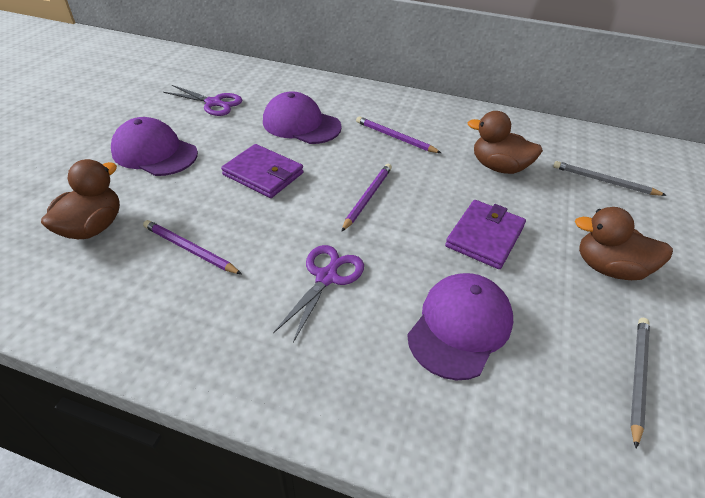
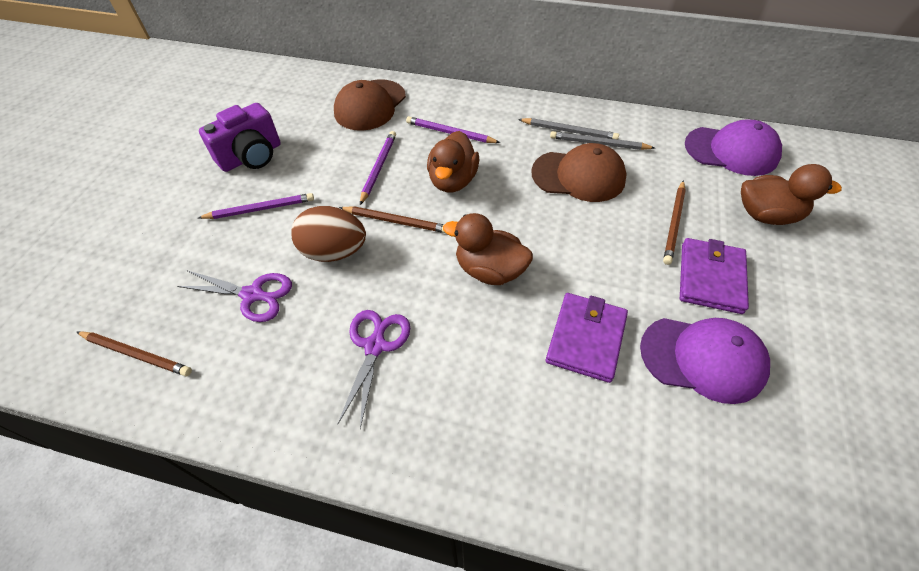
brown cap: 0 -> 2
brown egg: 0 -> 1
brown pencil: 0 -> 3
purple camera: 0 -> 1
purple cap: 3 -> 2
• • • •
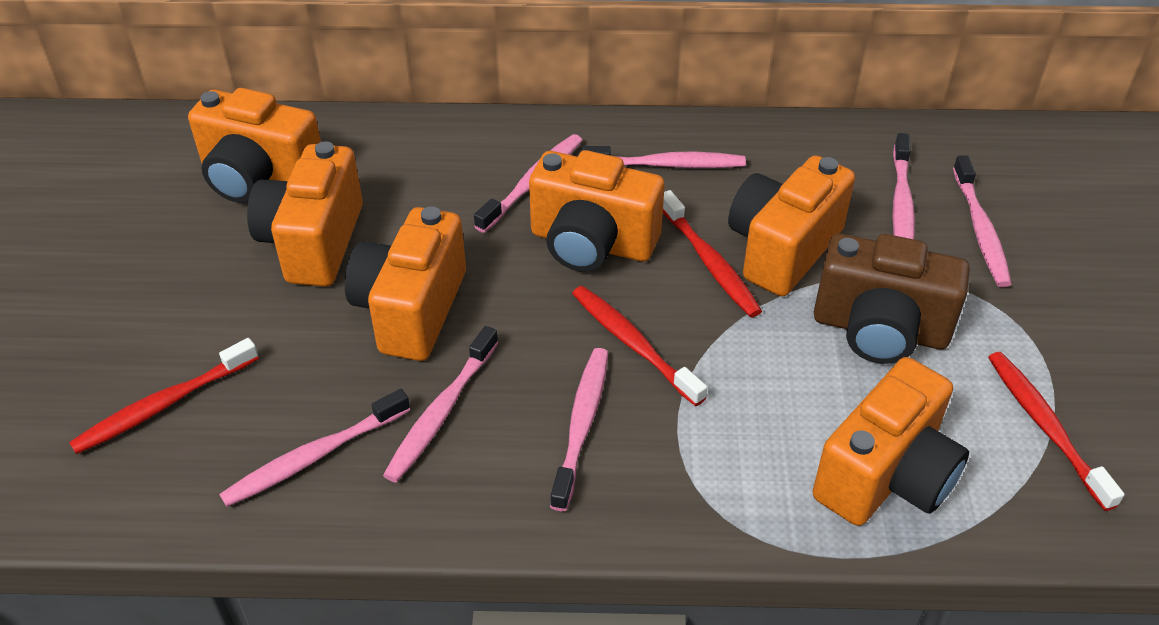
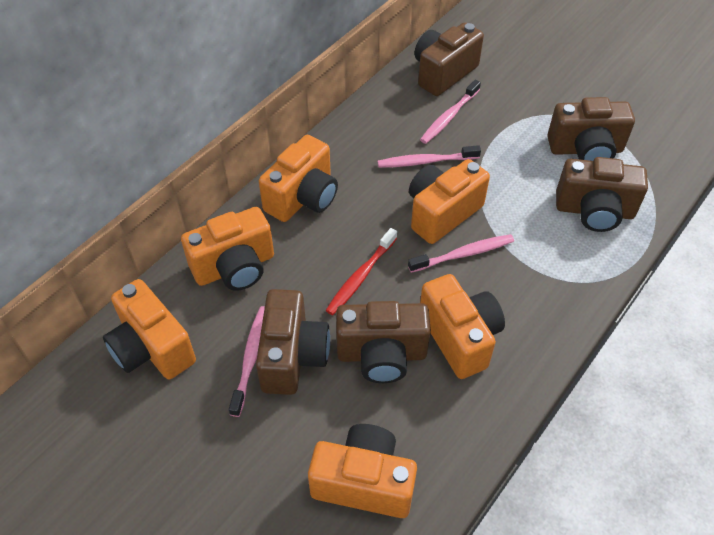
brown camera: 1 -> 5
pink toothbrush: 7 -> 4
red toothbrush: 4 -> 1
• • • •
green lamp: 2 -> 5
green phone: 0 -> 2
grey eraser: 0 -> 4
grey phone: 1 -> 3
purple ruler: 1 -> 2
• • • •
# What is expected:
The answer must be every line of the listing that holds the word "toothbrush".

# The completed task:
pink toothbrush: 7 -> 4
red toothbrush: 4 -> 1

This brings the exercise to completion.